** Prompt **
Skip the images and return the records below exactly.

Object transformation records:
=== Begin Enclosure ===

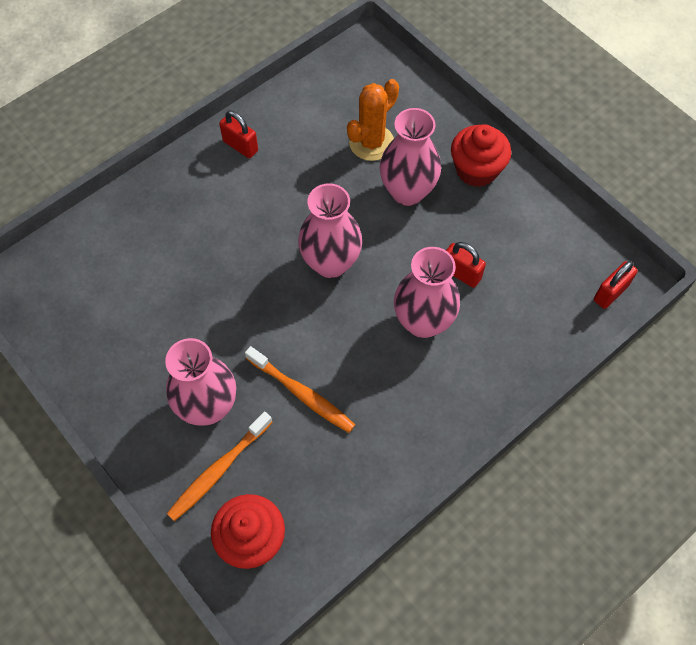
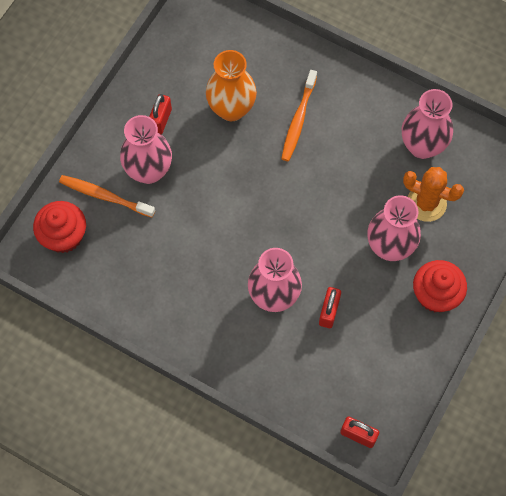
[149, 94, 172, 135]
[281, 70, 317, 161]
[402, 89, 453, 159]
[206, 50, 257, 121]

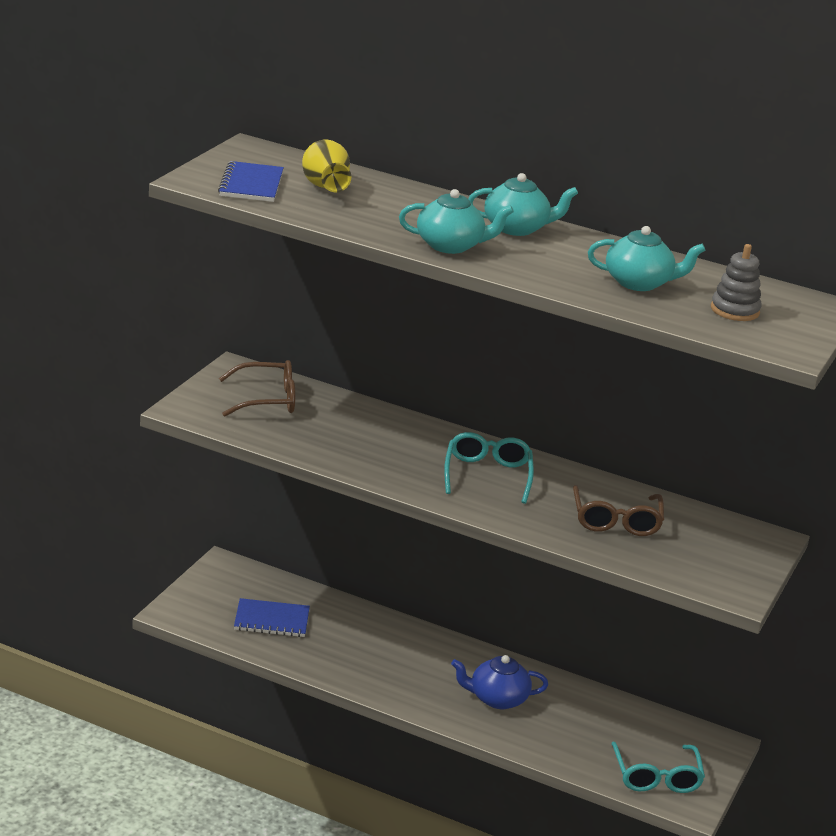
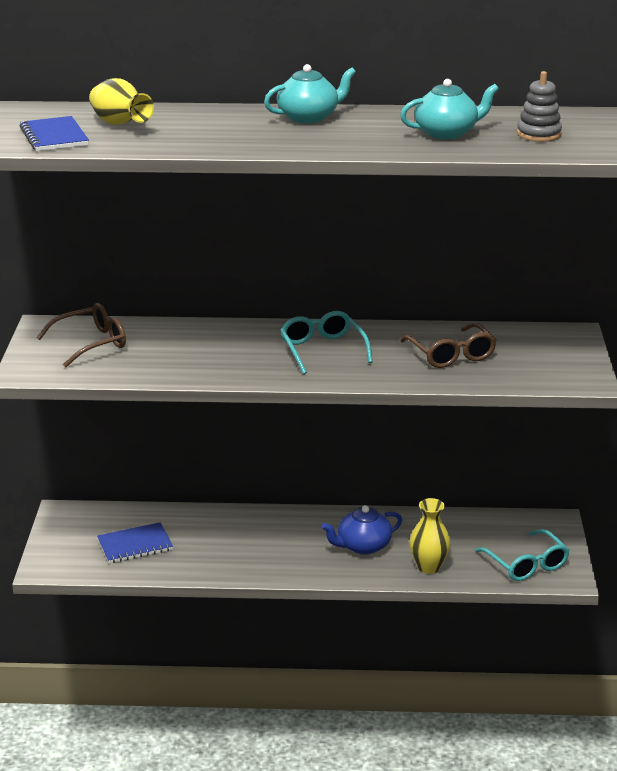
[399, 189, 514, 254] (first image)
[410, 498, 451, 574]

=== End Enclosure ===

** Solution to the problem **
[149, 94, 172, 135]
[281, 70, 317, 161]
[402, 89, 453, 159]
[206, 50, 257, 121]

[399, 189, 514, 254] (first image)
[410, 498, 451, 574]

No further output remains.